* WHAT THE TASK ASKS
Repeat exactly, and nothing more, the lines from the one that includes "(994, 487) = (697, 297): black" through the final line of the entries; skip the pictures.

* RECORDS PROVIDED

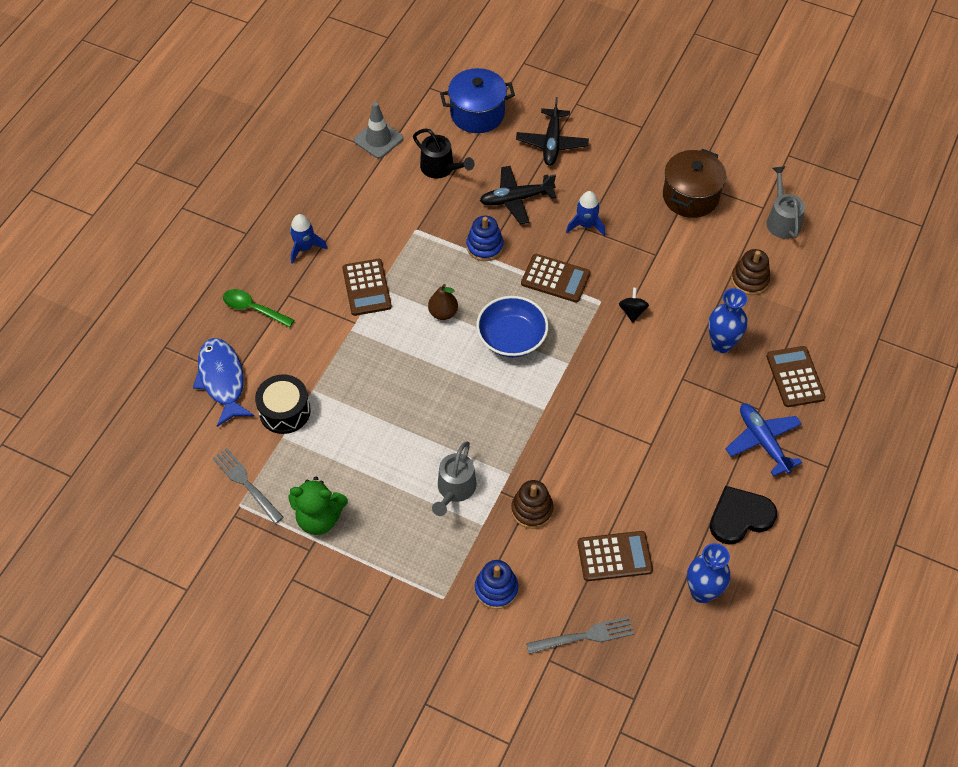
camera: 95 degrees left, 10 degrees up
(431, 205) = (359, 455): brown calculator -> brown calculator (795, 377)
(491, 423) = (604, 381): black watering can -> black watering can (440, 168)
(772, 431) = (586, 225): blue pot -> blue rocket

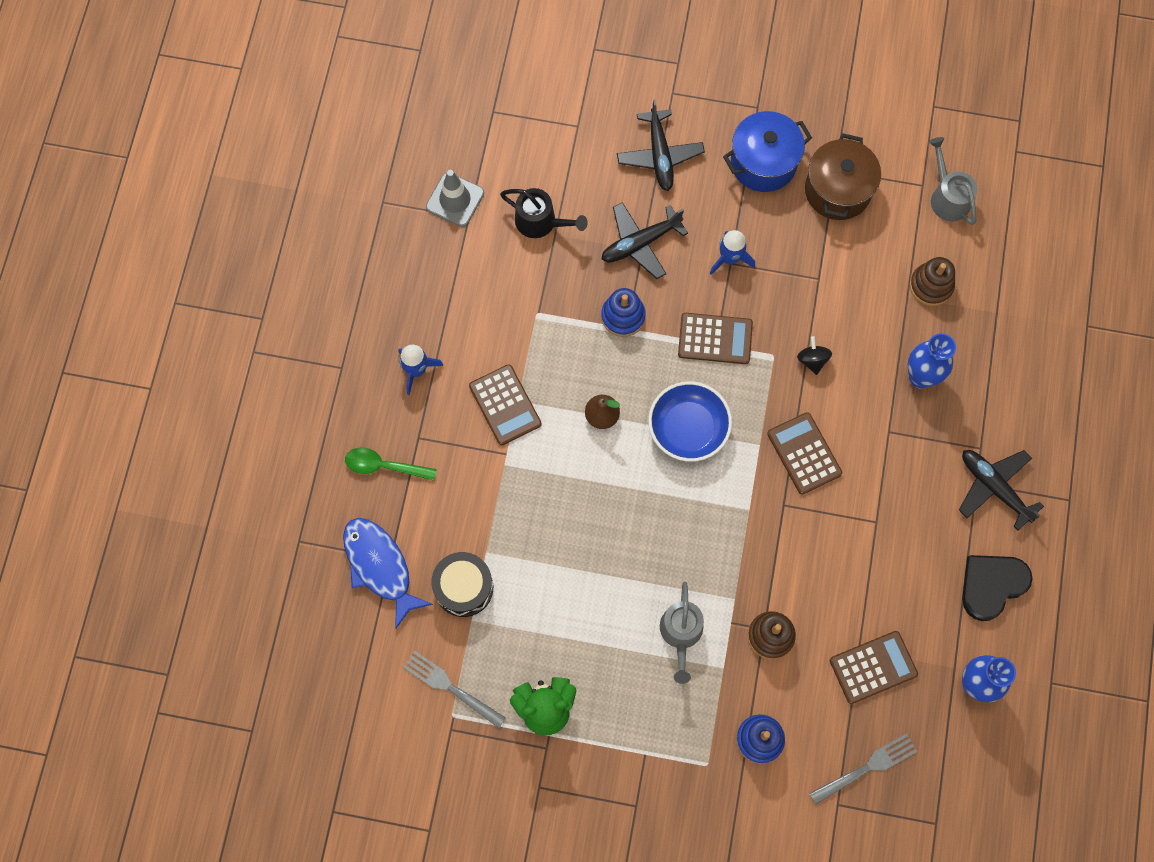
camera: 15 degrees left, 15 degrees up
(477, 114) = (561, 135): blue pot -> blue pot (763, 163)
(762, 441) = (994, 487): blue plane -> black plane
(795, 377) = (1009, 398): brown calculator -> brown calculator (804, 453)

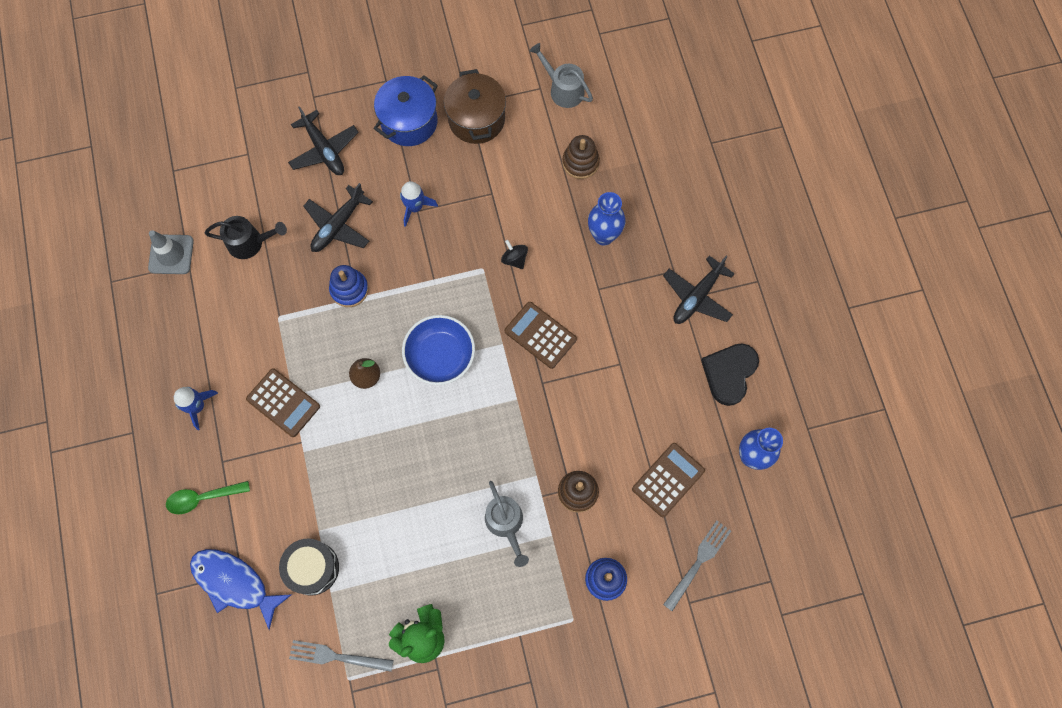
camera: 25 degrees left, 0 degrees up
(715, 339) = (431, 275): brown calculator -> none
(994, 487) = (697, 297): black plane -> black plane turned 75 degrees counterclockwise

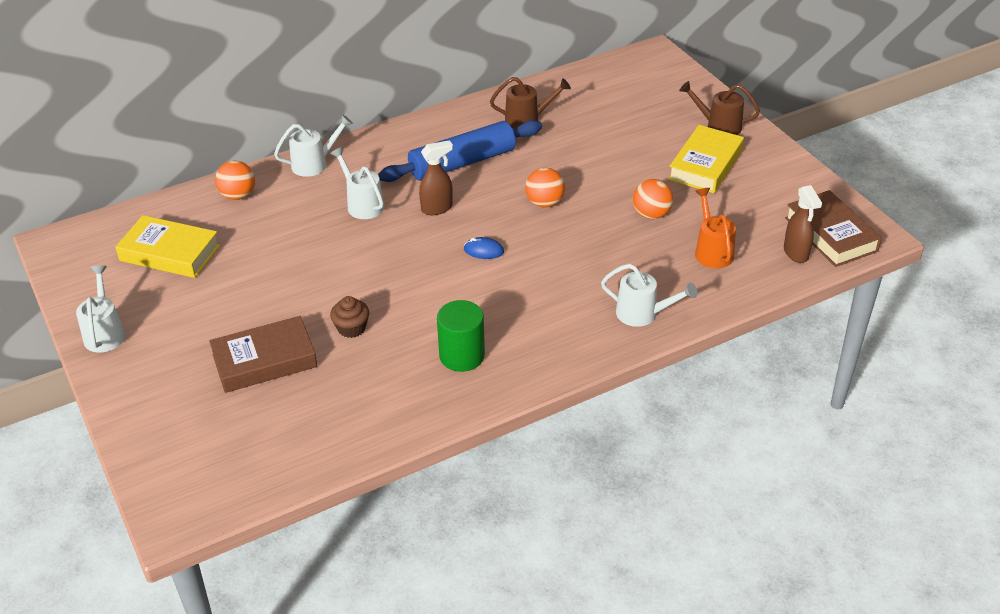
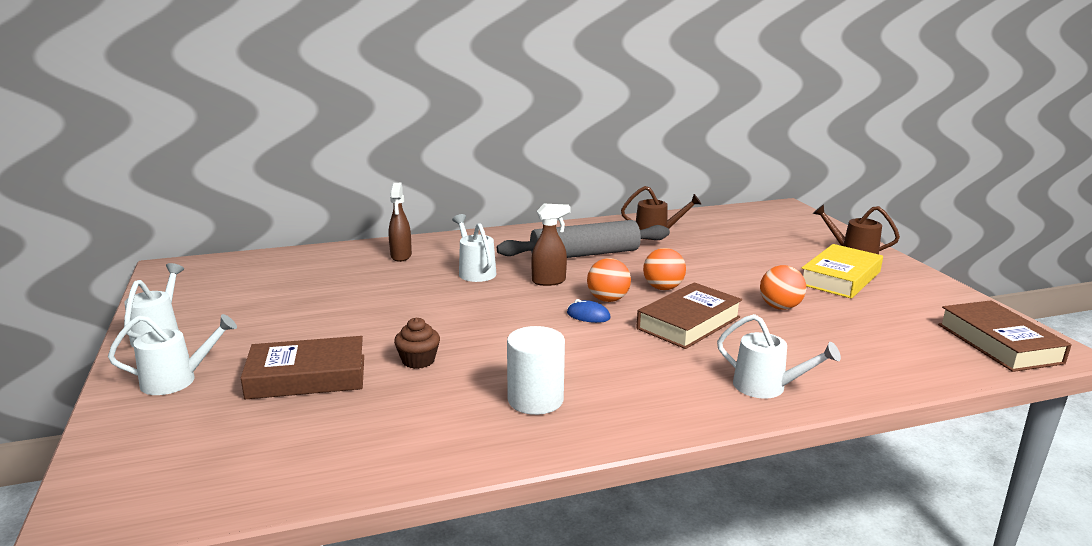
camera: 10 degrees right, 20 degrees down
(170, 253) = (269, 285): yellow book -> none
(238, 195) = (359, 255): orange ball -> orange ball (608, 299)
(315, 164) = (443, 243): white watering can -> white watering can (177, 380)
(462, 163) = (585, 254): blue rolling pin -> grey rolling pin
(462, 356) = (535, 399): green cylinder -> white cylinder
(573, 247) = (689, 323): none -> brown book
(712, 251) = (852, 342): orange watering can -> none
(796, 253) = (958, 355): brown spray bottle -> brown spray bottle (401, 256)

* PROBLEM SOLUTION
(994, 487) = (697, 297): black plane -> black plane turned 75 degrees counterclockwise

camera: 10 degrees right, 20 degrees down
(170, 253) = (269, 285): yellow book -> none
(238, 195) = (359, 255): orange ball -> orange ball (608, 299)
(315, 164) = (443, 243): white watering can -> white watering can (177, 380)
(462, 163) = (585, 254): blue rolling pin -> grey rolling pin
(462, 356) = (535, 399): green cylinder -> white cylinder
(573, 247) = (689, 323): none -> brown book
(712, 251) = (852, 342): orange watering can -> none
(796, 253) = (958, 355): brown spray bottle -> brown spray bottle (401, 256)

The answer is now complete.